(SOURCE RECORDS)

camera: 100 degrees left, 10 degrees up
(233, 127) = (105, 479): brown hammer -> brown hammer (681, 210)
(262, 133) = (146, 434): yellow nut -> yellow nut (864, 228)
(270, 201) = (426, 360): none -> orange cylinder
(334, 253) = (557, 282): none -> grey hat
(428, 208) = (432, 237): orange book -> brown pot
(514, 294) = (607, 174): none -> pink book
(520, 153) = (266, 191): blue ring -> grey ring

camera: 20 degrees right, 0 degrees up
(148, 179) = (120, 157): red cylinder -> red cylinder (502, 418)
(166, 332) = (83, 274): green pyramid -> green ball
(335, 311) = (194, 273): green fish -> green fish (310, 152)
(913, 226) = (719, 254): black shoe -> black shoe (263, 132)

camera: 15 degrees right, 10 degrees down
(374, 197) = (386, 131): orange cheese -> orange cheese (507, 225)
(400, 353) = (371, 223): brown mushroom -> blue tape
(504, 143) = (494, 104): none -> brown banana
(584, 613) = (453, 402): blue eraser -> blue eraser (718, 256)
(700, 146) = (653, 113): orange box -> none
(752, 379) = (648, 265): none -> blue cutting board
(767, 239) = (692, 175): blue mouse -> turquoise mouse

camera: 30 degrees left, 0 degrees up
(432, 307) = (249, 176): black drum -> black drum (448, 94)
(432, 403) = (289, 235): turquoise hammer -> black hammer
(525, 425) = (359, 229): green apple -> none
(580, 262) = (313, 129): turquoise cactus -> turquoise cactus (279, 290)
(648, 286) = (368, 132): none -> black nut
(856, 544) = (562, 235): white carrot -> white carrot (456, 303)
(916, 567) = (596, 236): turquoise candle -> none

(PROBLEM DESCRIPTION) Give back exactly the lines running from the line that has "(400, 353) = (371, 223): brown" to the end of the entries above.

(RESPONSE TO THE EXERCISE)
(400, 353) = (371, 223): brown mushroom -> blue tape
(504, 143) = (494, 104): none -> brown banana
(584, 613) = (453, 402): blue eraser -> blue eraser (718, 256)
(700, 146) = (653, 113): orange box -> none
(752, 379) = (648, 265): none -> blue cutting board
(767, 239) = (692, 175): blue mouse -> turquoise mouse

camera: 30 degrees left, 0 degrees up
(432, 307) = (249, 176): black drum -> black drum (448, 94)
(432, 403) = (289, 235): turquoise hammer -> black hammer
(525, 425) = (359, 229): green apple -> none
(580, 262) = (313, 129): turquoise cactus -> turquoise cactus (279, 290)
(648, 286) = (368, 132): none -> black nut
(856, 544) = (562, 235): white carrot -> white carrot (456, 303)
(916, 567) = (596, 236): turquoise candle -> none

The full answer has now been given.